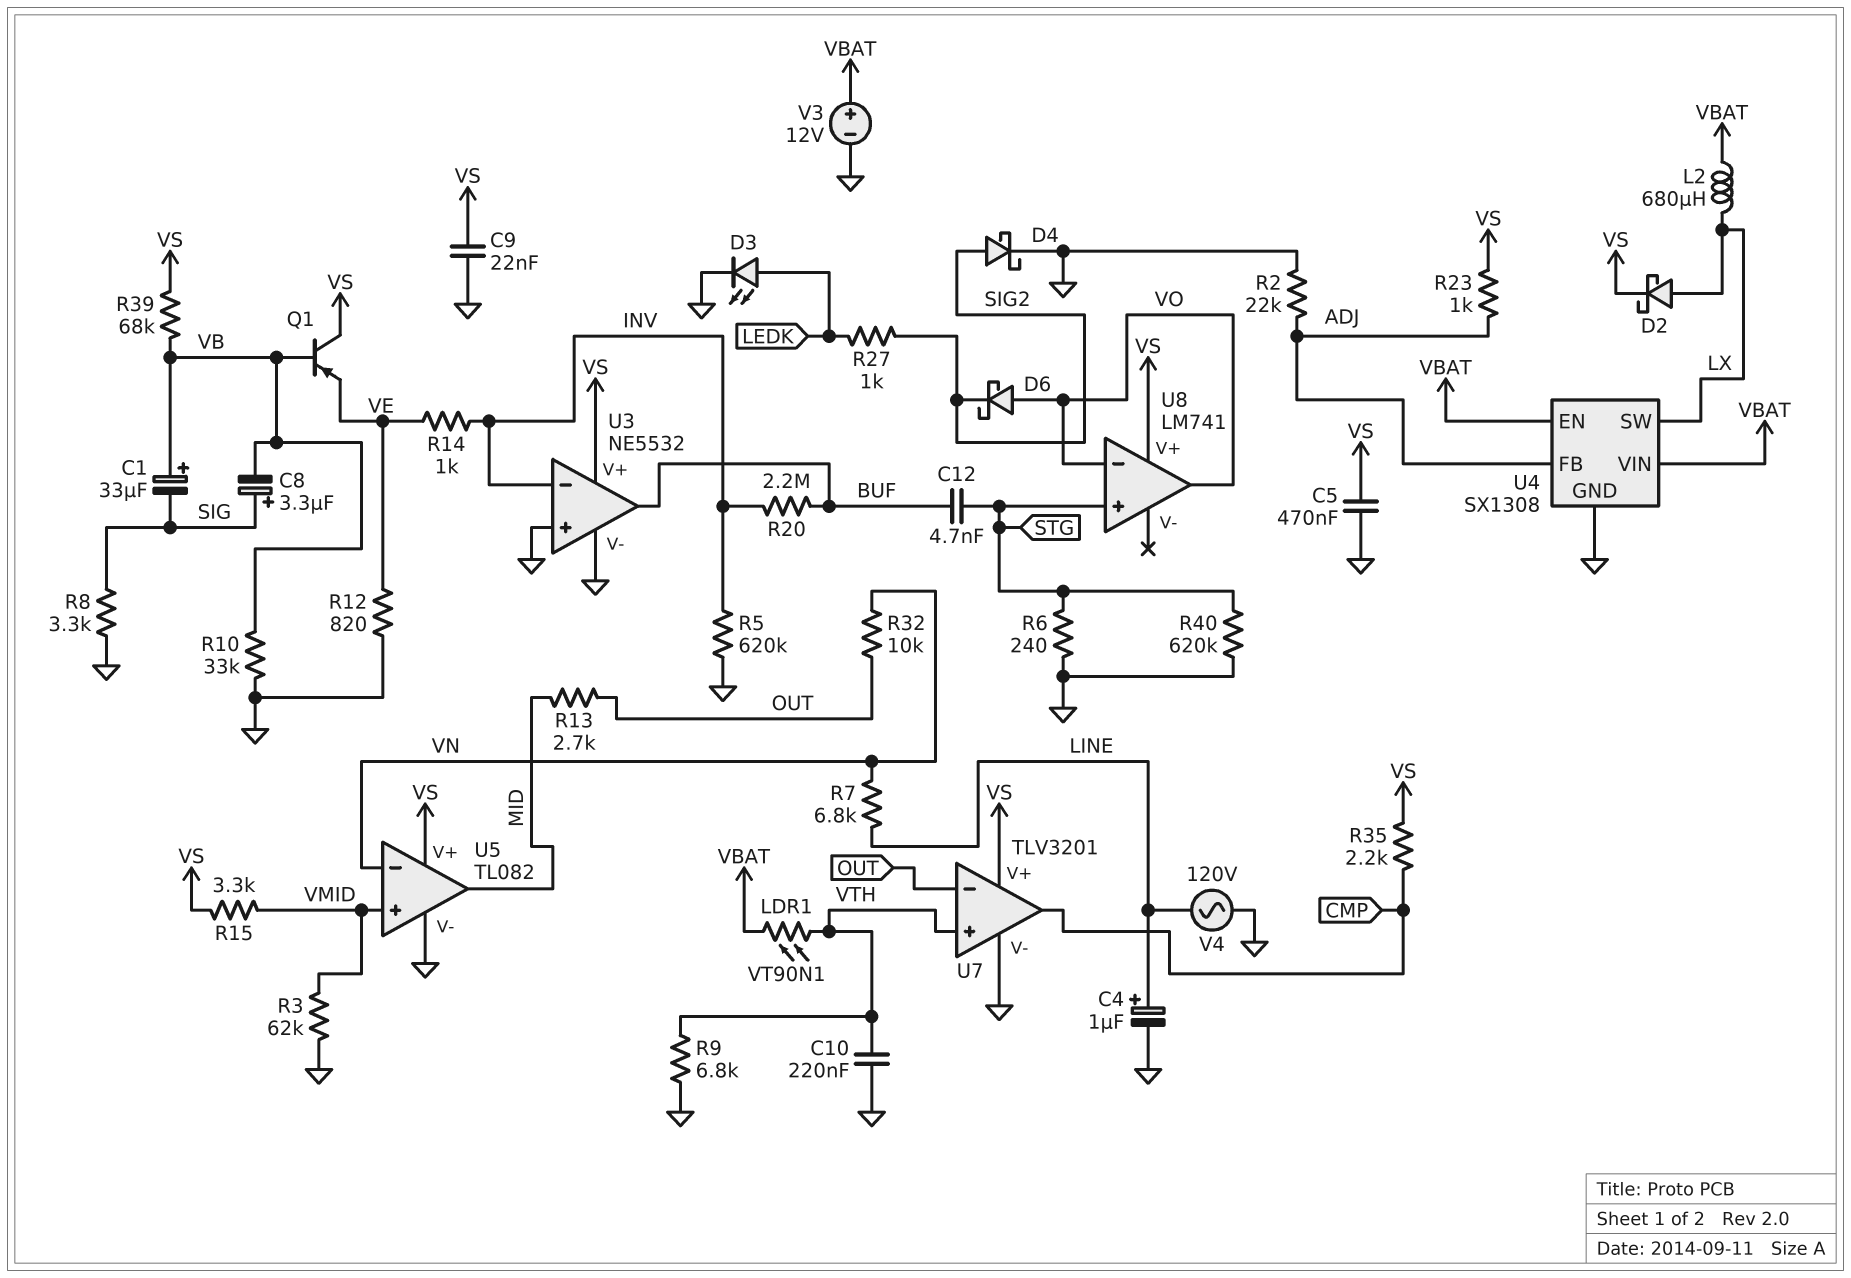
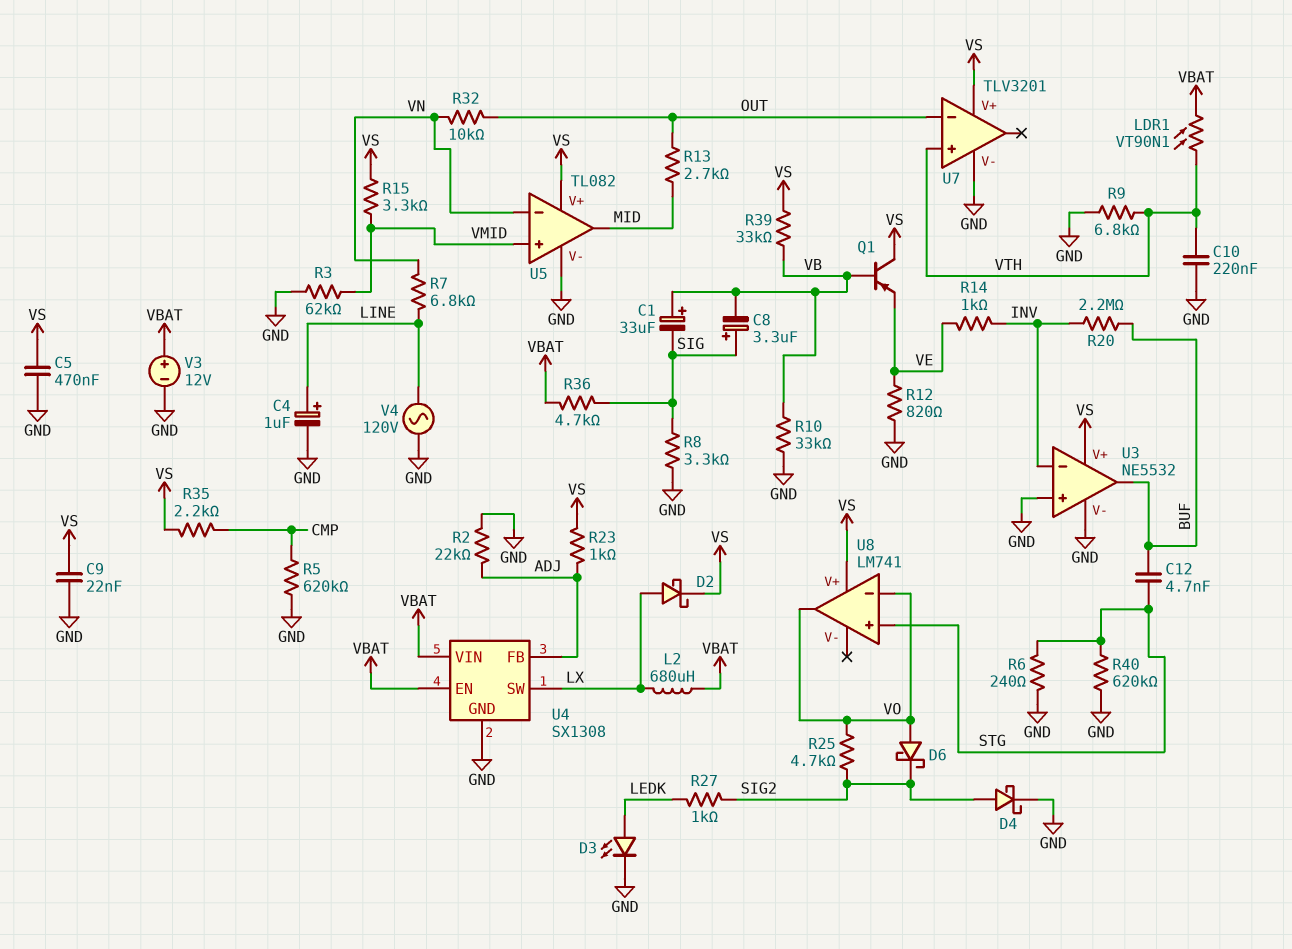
R5: 620k (GND, INV) -> 620k (CMP, GND)
R25: none -> 4.7k (SIG2, VO)
R36: none -> 4.7k (SIG, VBAT)
R39: 68k (VB, VS) -> 33k (VB, VS)
U7 pin out: CMP -> none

> _Directions_:
The answer should be the complete listing, set down exactly, without pictures.

> _Solution for this problem_:
R5: 620k (GND, INV) -> 620k (CMP, GND)
R25: none -> 4.7k (SIG2, VO)
R36: none -> 4.7k (SIG, VBAT)
R39: 68k (VB, VS) -> 33k (VB, VS)
U7 pin out: CMP -> none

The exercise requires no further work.